- Exercise goal -
In the entries below, find every line with the string "RFID" and copy it.

- Data for analysis -

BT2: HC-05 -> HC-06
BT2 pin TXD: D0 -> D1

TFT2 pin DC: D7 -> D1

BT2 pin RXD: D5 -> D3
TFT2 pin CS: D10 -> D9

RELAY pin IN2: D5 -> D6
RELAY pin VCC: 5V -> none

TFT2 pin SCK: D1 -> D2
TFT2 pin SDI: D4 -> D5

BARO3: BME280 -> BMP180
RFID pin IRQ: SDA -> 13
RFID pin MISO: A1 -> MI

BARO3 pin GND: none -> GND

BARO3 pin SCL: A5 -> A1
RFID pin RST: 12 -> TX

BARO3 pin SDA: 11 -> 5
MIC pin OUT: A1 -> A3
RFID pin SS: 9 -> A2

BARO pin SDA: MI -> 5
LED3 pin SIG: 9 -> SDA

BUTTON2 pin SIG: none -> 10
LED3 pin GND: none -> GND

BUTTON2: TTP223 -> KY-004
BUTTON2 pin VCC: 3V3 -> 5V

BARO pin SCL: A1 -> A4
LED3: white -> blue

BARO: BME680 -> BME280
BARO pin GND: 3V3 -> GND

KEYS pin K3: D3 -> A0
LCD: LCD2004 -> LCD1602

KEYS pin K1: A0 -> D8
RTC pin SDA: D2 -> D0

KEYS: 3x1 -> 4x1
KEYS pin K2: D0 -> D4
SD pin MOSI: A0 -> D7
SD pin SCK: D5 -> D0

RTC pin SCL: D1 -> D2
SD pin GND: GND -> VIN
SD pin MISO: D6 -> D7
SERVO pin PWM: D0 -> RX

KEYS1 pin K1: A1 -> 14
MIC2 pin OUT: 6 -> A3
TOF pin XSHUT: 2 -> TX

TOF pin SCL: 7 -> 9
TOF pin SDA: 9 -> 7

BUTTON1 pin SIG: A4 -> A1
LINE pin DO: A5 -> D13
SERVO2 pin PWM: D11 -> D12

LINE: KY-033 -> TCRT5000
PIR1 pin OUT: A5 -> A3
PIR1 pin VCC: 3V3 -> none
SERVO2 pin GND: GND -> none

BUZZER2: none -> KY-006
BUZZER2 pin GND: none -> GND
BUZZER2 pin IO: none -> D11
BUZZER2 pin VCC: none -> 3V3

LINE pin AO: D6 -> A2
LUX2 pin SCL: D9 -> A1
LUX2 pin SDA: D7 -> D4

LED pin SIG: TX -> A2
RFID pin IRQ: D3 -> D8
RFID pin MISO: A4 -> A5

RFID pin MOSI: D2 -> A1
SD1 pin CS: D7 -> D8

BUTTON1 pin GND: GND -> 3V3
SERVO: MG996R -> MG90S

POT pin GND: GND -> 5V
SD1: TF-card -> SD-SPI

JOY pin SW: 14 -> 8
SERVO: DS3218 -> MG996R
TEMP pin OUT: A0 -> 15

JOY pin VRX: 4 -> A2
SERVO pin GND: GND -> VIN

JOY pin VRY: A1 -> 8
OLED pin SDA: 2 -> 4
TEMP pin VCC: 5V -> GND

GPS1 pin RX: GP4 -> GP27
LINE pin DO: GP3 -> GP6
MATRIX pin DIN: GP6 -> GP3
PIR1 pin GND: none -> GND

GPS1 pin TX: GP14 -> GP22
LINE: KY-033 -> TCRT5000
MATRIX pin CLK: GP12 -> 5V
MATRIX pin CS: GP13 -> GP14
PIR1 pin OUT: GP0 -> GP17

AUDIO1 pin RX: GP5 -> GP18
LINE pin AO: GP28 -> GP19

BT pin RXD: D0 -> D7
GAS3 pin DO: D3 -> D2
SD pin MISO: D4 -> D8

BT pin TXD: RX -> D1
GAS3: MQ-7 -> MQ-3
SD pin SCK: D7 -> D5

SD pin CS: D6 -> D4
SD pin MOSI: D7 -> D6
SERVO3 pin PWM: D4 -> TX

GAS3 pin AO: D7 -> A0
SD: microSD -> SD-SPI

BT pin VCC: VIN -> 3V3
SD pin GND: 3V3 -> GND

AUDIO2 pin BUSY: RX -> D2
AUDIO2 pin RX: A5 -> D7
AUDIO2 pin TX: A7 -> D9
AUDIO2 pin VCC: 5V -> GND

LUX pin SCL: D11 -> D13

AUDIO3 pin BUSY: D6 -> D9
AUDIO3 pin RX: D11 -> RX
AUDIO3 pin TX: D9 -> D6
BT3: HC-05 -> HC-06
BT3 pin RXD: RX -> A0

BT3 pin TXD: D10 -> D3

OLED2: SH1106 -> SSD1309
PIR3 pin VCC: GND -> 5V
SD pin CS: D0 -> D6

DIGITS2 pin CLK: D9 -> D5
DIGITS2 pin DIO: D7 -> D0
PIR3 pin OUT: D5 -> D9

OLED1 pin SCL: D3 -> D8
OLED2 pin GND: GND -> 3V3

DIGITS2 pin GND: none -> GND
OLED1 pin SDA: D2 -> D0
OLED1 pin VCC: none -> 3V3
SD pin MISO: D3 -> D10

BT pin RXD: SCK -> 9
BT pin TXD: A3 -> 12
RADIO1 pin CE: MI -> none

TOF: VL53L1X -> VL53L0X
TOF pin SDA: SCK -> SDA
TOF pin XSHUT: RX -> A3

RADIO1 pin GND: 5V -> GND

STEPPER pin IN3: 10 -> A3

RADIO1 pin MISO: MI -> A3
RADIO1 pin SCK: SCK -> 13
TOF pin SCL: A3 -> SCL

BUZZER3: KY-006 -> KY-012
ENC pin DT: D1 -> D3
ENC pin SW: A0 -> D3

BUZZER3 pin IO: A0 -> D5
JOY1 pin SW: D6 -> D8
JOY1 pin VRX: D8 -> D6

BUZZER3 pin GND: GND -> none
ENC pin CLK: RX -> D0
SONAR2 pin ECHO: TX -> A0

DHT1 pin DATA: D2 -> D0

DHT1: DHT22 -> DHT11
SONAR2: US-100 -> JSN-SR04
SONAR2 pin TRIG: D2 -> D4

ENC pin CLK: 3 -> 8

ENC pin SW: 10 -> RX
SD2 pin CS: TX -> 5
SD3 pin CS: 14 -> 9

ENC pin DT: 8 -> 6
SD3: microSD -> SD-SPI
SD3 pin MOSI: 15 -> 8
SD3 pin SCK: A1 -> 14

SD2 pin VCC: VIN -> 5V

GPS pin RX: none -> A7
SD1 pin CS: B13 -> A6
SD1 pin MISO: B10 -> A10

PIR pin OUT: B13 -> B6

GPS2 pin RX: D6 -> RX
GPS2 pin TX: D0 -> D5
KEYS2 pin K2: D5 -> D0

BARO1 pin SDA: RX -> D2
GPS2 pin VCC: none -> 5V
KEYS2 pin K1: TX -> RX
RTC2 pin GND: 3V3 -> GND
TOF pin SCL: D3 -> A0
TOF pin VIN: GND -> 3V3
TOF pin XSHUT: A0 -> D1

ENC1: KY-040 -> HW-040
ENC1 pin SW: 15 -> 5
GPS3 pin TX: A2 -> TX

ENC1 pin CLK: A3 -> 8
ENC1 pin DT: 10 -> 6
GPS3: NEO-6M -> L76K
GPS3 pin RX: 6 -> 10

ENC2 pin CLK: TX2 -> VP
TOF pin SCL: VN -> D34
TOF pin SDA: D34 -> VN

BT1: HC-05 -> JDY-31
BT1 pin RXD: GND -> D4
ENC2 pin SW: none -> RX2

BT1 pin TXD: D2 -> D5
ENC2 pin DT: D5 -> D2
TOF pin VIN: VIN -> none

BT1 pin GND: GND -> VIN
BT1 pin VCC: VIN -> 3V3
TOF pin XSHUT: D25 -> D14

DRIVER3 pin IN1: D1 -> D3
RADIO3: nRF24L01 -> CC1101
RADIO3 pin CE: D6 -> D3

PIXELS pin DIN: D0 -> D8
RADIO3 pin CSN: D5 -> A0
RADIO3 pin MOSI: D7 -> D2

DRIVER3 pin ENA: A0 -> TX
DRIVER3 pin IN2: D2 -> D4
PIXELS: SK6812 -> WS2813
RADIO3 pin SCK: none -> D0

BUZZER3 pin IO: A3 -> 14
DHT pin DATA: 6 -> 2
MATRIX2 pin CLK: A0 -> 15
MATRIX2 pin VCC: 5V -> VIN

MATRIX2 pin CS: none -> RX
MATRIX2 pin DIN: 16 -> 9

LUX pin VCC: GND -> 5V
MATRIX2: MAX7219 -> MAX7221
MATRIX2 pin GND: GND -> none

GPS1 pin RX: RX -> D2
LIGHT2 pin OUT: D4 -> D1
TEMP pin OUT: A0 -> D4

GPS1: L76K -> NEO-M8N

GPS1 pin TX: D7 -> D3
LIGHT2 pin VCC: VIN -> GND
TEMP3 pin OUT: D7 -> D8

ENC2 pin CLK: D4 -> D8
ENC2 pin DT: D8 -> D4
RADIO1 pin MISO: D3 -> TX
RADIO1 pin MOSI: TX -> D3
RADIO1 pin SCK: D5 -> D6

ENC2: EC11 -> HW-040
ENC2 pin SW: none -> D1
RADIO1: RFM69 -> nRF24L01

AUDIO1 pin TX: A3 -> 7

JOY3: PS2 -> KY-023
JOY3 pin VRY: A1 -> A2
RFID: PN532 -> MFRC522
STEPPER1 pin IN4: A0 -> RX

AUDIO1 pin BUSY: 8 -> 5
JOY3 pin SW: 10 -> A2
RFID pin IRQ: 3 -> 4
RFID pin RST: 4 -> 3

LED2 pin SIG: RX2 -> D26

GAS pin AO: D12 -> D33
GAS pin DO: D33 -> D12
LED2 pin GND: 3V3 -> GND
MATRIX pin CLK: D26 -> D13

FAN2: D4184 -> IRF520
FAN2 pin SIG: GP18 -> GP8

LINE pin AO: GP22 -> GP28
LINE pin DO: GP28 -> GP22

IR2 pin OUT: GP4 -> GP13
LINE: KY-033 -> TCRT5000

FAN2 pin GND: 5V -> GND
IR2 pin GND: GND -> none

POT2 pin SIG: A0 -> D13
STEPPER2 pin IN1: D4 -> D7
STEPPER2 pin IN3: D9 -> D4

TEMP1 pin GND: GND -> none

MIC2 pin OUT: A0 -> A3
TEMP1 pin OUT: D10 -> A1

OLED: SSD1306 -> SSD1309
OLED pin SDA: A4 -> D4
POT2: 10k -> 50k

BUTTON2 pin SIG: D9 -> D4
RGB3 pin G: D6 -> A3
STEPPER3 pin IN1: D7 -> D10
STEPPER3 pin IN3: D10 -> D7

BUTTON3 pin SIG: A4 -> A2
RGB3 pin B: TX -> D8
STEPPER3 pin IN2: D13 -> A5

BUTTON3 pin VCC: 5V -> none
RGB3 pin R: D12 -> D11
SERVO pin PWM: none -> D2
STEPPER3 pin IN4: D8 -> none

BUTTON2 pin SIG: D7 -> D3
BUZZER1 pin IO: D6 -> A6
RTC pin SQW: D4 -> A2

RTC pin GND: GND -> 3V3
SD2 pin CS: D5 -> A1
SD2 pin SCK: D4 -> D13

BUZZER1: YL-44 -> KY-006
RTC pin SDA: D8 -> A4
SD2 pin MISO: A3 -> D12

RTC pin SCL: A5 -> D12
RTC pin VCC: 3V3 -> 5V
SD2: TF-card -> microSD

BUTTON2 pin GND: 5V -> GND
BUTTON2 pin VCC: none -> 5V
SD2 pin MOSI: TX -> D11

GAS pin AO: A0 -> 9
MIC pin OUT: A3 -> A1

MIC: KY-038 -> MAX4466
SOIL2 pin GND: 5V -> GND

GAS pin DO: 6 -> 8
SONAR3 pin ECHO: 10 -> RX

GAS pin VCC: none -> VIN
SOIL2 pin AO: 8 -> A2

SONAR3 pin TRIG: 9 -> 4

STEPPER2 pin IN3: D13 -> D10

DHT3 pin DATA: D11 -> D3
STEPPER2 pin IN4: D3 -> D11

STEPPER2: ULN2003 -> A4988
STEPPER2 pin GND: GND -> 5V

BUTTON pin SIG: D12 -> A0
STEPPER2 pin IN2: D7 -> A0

- Answer below -
RFID pin IRQ: SDA -> 13
RFID pin MISO: A1 -> MI
RFID pin RST: 12 -> TX
RFID pin SS: 9 -> A2
RFID pin IRQ: D3 -> D8
RFID pin MISO: A4 -> A5
RFID pin MOSI: D2 -> A1
RFID: PN532 -> MFRC522
RFID pin IRQ: 3 -> 4
RFID pin RST: 4 -> 3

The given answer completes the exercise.